BEGIN MATERIAL SHOWN

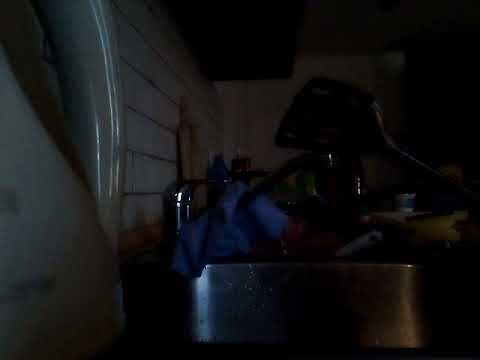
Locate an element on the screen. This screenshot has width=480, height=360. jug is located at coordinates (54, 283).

END MATERIAL SHOWN
BEGIN MATERIAL SHOWN

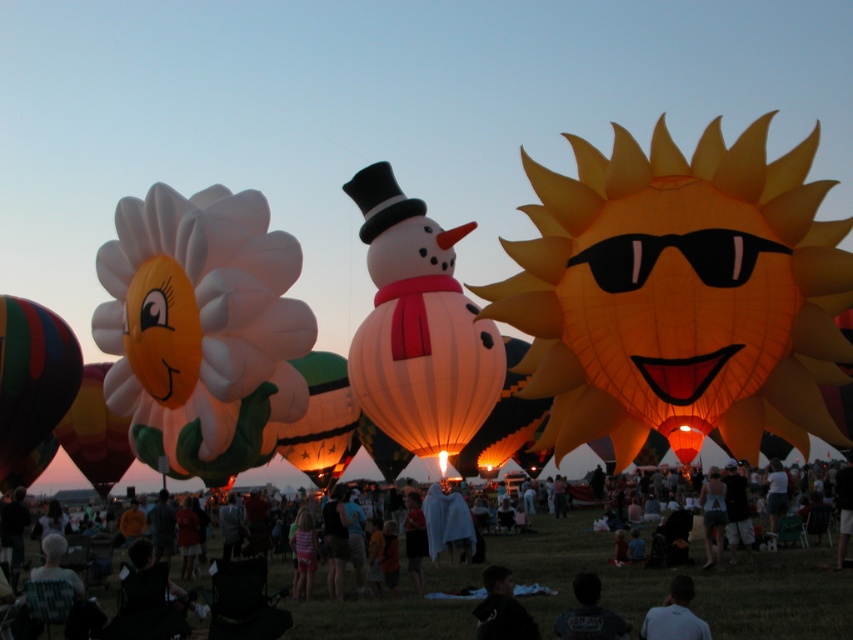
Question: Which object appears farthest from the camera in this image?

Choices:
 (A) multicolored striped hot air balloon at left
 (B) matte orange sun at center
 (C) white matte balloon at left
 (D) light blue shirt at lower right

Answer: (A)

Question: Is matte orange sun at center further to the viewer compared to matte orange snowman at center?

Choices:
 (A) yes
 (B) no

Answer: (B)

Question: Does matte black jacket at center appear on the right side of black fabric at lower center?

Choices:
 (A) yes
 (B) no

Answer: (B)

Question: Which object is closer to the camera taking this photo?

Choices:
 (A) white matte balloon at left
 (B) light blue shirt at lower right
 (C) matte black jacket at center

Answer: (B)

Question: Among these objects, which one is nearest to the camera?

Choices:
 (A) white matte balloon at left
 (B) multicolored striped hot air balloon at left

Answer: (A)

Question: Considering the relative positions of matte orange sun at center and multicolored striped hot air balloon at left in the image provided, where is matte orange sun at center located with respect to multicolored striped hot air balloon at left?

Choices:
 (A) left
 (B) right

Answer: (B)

END MATERIAL SHOWN

**PROBLEM TO SOLVE**
Pick out every row above that contains the word "jacket", and copy each of those rows in full.

**WRITTEN REPLY**
Question: Does matte black jacket at center appear on the right side of black fabric at lower center?
 (C) matte black jacket at center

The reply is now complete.